*Source material:*
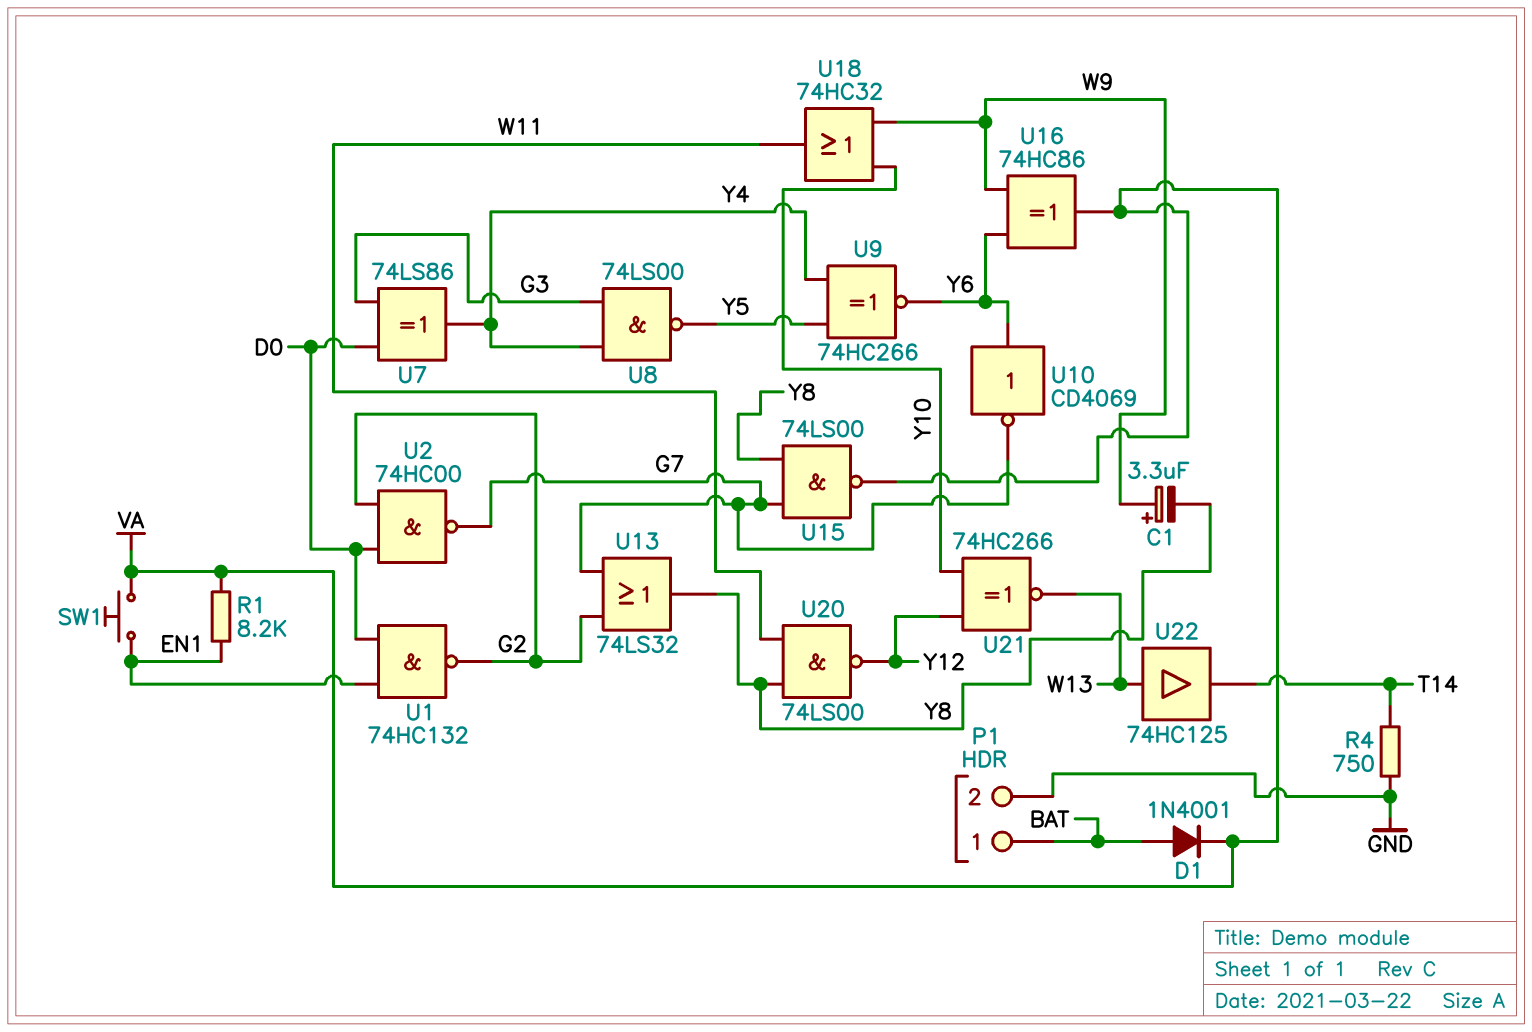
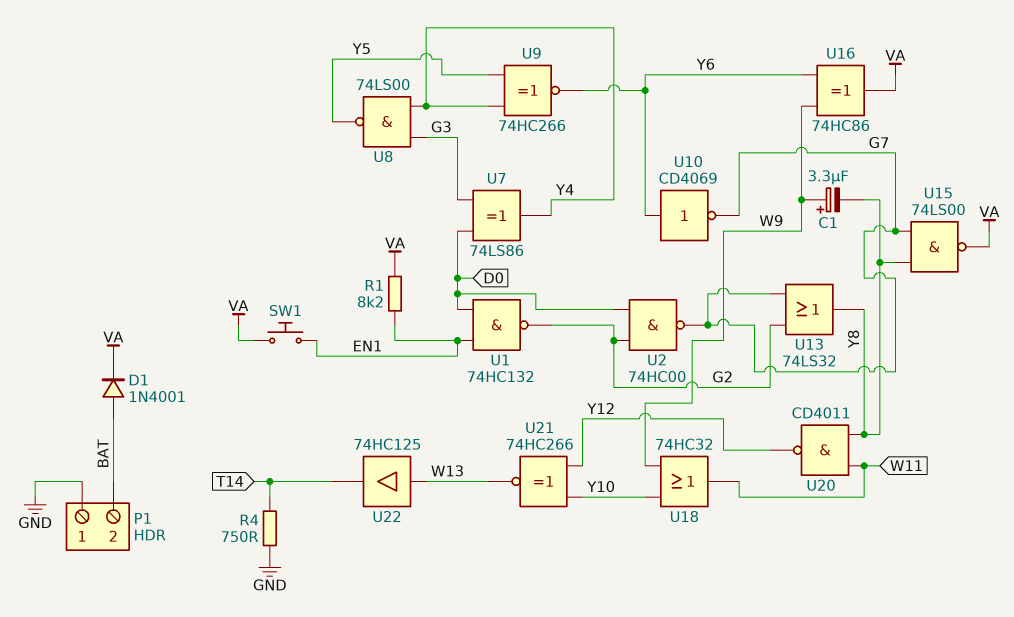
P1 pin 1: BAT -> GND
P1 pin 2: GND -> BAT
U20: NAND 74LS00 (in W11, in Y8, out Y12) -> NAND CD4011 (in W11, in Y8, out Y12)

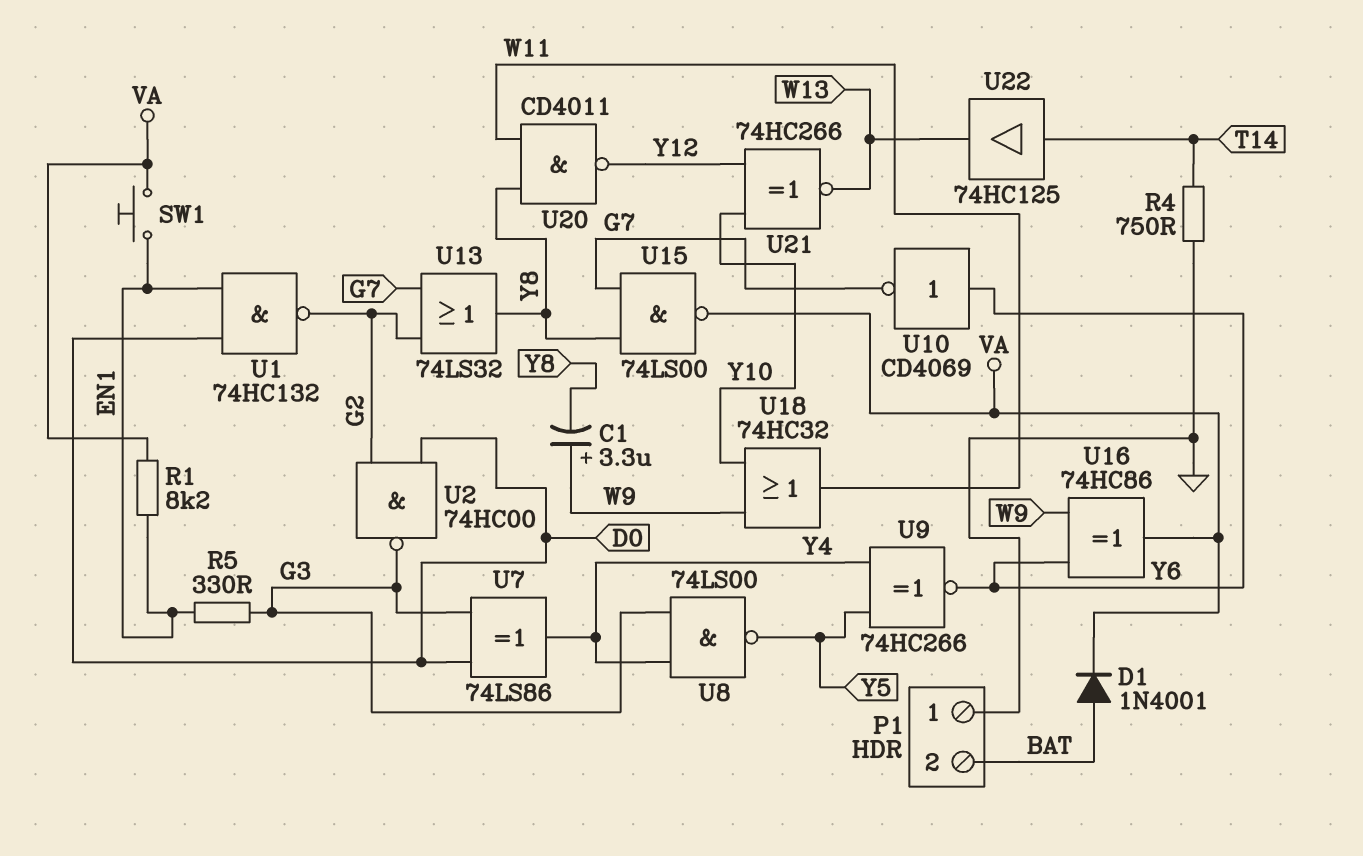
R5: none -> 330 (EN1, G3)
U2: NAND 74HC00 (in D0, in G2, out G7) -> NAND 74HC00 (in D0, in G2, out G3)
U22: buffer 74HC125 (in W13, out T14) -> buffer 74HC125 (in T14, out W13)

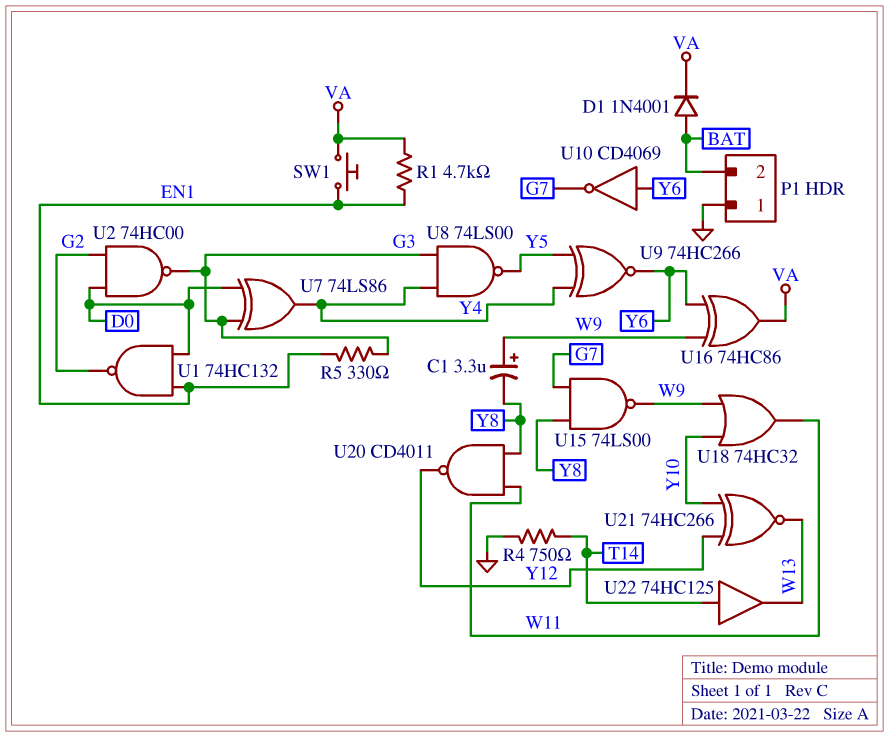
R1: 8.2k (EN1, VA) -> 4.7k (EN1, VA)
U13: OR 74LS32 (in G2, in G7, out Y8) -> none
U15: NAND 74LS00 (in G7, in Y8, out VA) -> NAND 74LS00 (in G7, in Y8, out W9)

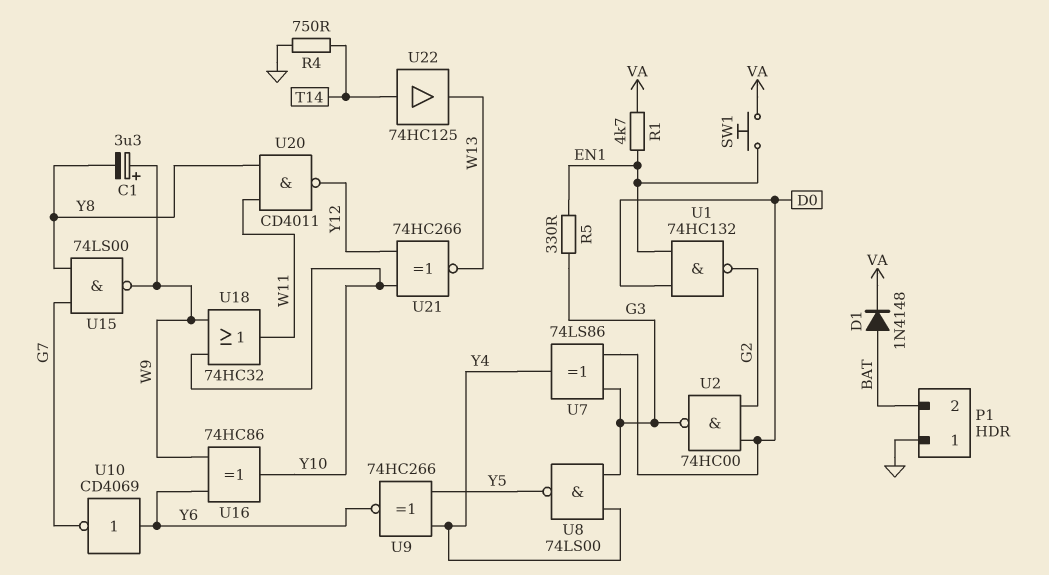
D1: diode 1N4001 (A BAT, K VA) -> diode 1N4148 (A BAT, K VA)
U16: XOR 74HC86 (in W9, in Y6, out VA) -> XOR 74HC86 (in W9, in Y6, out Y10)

*Directions:* Write the records out in full, word for word; leave every picture behind.

*Exercise solution:*
P1 pin 1: BAT -> GND
P1 pin 2: GND -> BAT
U20: NAND 74LS00 (in W11, in Y8, out Y12) -> NAND CD4011 (in W11, in Y8, out Y12)

R5: none -> 330 (EN1, G3)
U2: NAND 74HC00 (in D0, in G2, out G7) -> NAND 74HC00 (in D0, in G2, out G3)
U22: buffer 74HC125 (in W13, out T14) -> buffer 74HC125 (in T14, out W13)

R1: 8.2k (EN1, VA) -> 4.7k (EN1, VA)
U13: OR 74LS32 (in G2, in G7, out Y8) -> none
U15: NAND 74LS00 (in G7, in Y8, out VA) -> NAND 74LS00 (in G7, in Y8, out W9)

D1: diode 1N4001 (A BAT, K VA) -> diode 1N4148 (A BAT, K VA)
U16: XOR 74HC86 (in W9, in Y6, out VA) -> XOR 74HC86 (in W9, in Y6, out Y10)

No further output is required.